> [REQUIREMENT]: Work out how many lines in the data below contain "left", and state that count with nothing added.

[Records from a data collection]
##############################
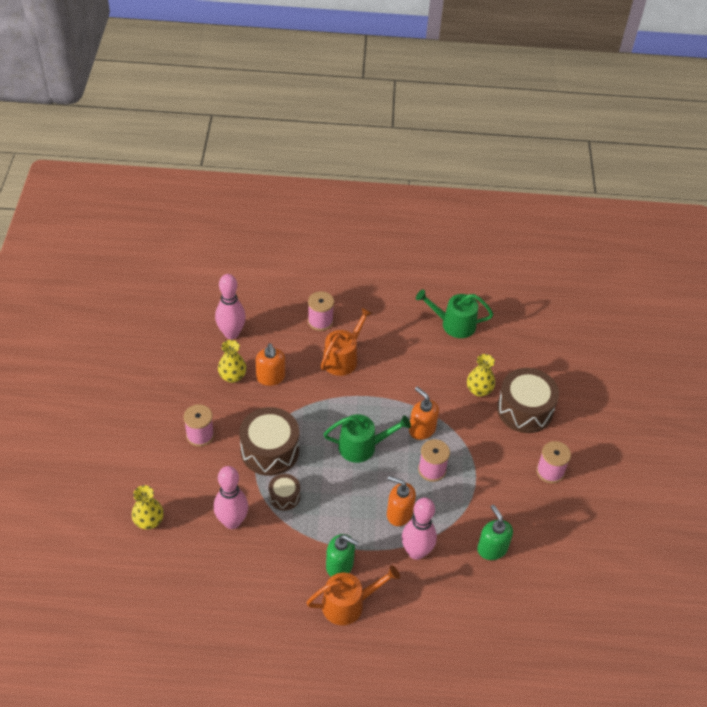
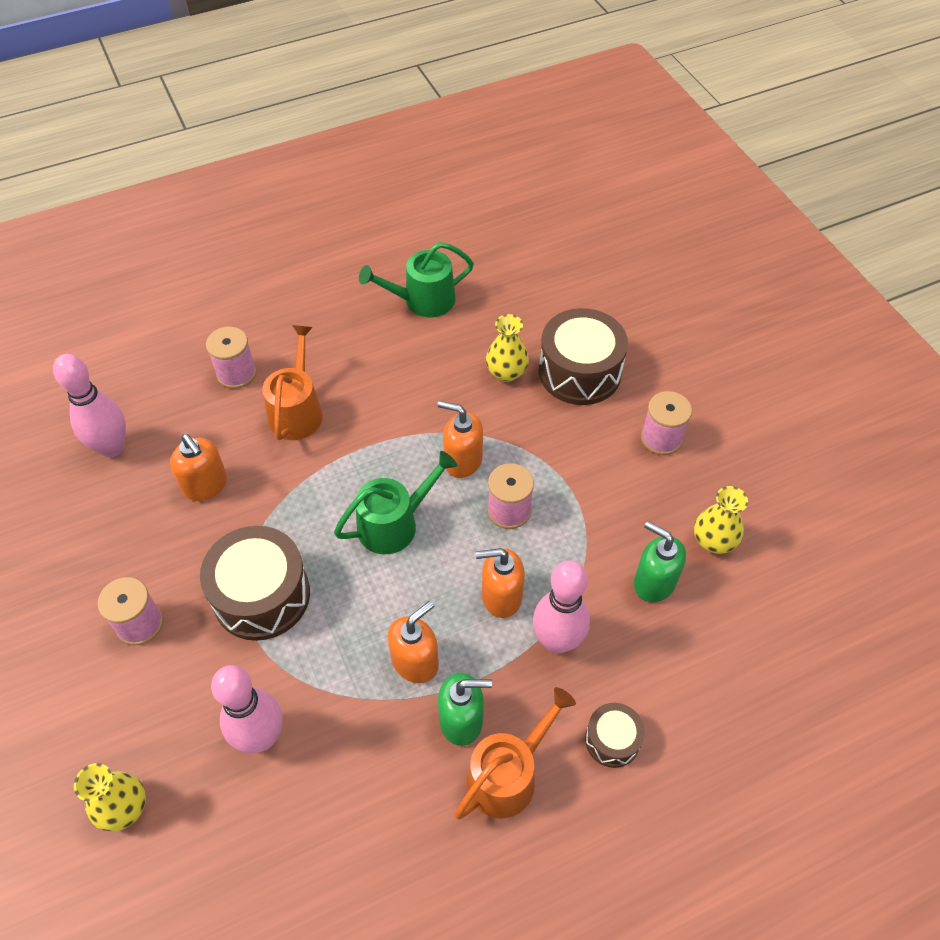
camera: 25 degrees left, 5 degrees up
yellow vase [218,340,247,383] -> yellow vase moved to [694,486,748,554]
brown drum [269,474,300,511] -> brown drum moved to [585,703,645,768]
none -> orange soap dispenser [388,601,439,683]

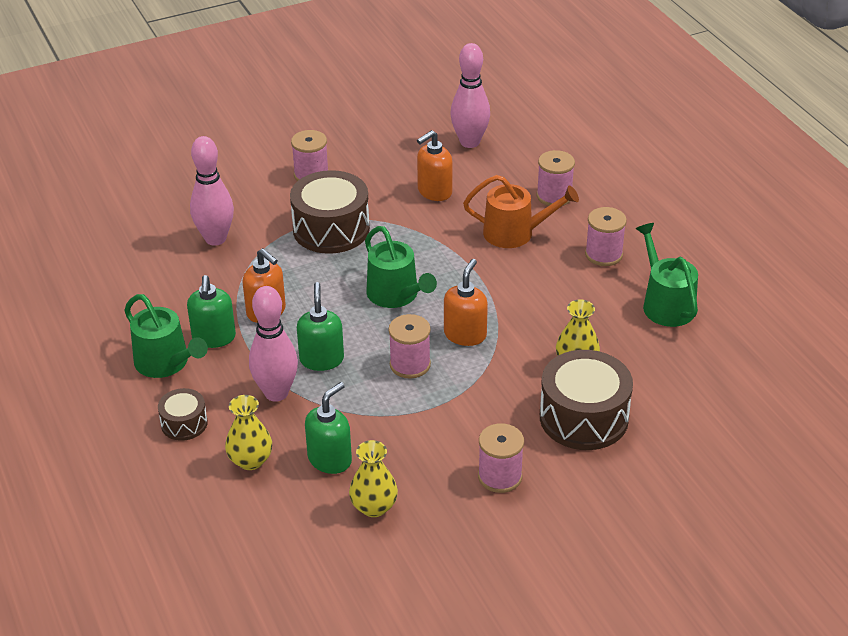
camera: 90 degrees right, 15 degrees down
yellow vase [74,763,146,832] -> yellow vase moved to [225,395,272,470]
orange watering can [454,687,576,820] -> green watering can [124,294,208,378]
orange soap dispenser [476,548,525,618] -> green soap dispenser [297,282,344,371]
none -> pink spool [585,207,627,266]

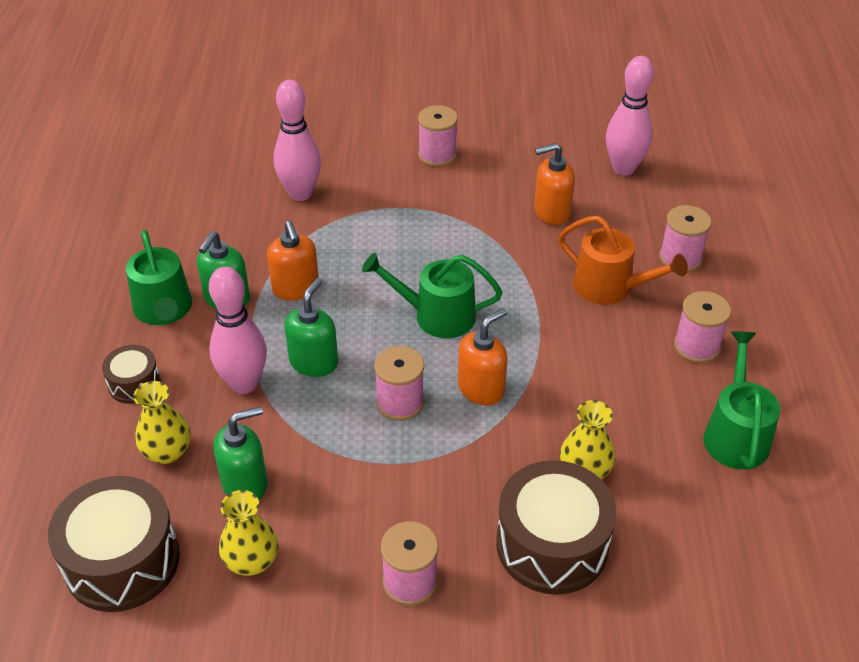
camera: 25 degrees right, 5 degrees up
brown drum [290,170,370,254] -> brown drum moved to [48,476,180,612]
green watering can [365,226,437,308] -> green watering can turned 105 degrees clockwise [362,253,502,338]

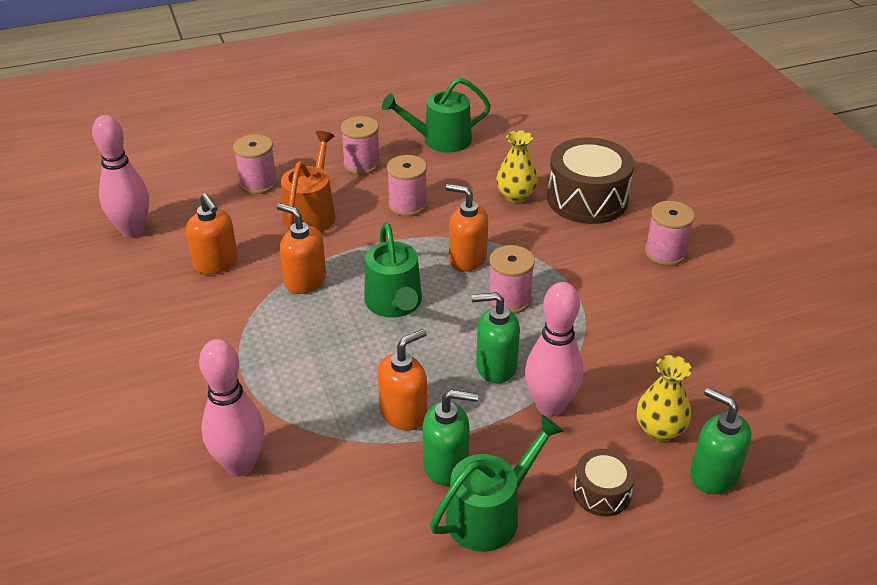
camera: 110 degrees left, 5 degrees down
brown drum [48,476,180,612] -> none
green soap dispenser [213,406,268,500] -> green soap dispenser moved to [690,388,752,494]
yellow vase [219,490,278,576] -> none
pink spool [418,105,458,167] -> pink spool moved to [387,155,427,216]
none -> orange soap dispenser [277,203,326,294]

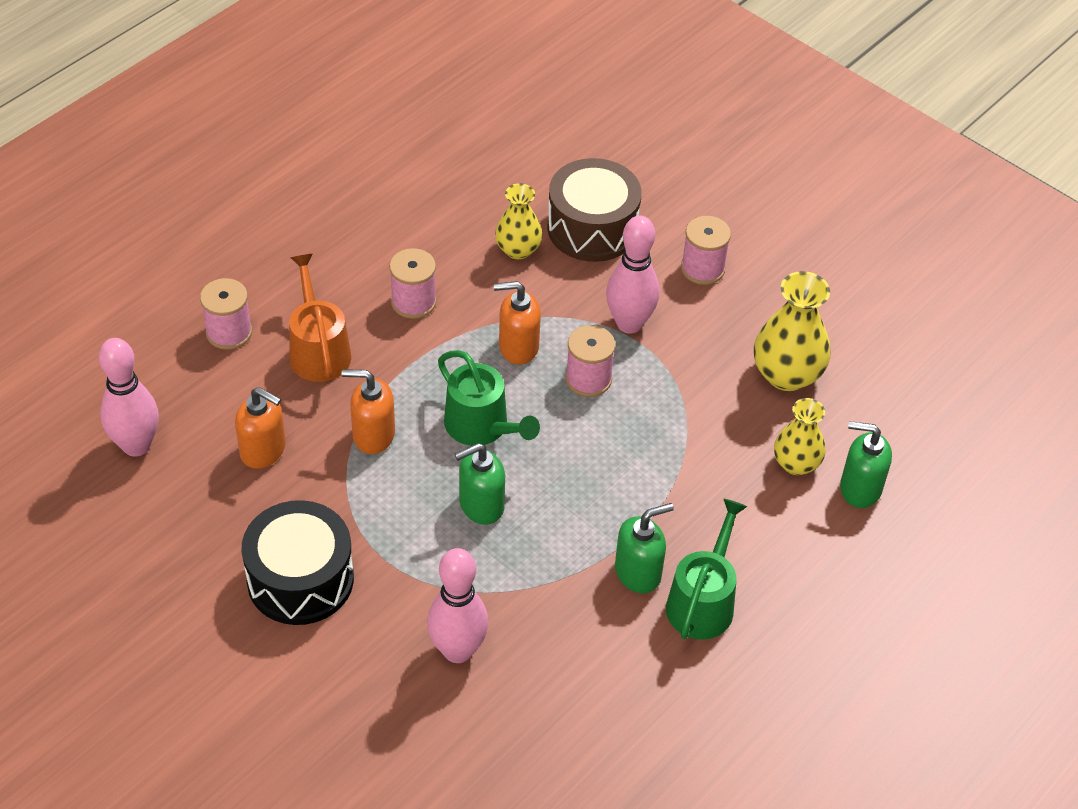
camera: 30 degrees left, 10 degrees up
pink spool [341,116,381,175] -> none
orange soap dispenser [378,329,427,431] -> none
green watering can [382,78,491,153] -> none
green soap dispenser [472,292,520,383] -> green soap dispenser moved to [455,443,505,525]
pink bowling pin [525,282,583,417] -> pink bowling pin moved to [606,215,659,334]
brown drum [573,449,636,516] -> none
none -> black drum [242,500,354,625]
none -> yellow vase [754,271,831,391]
##############################
> [RESULT FOR THIS TASK]: 3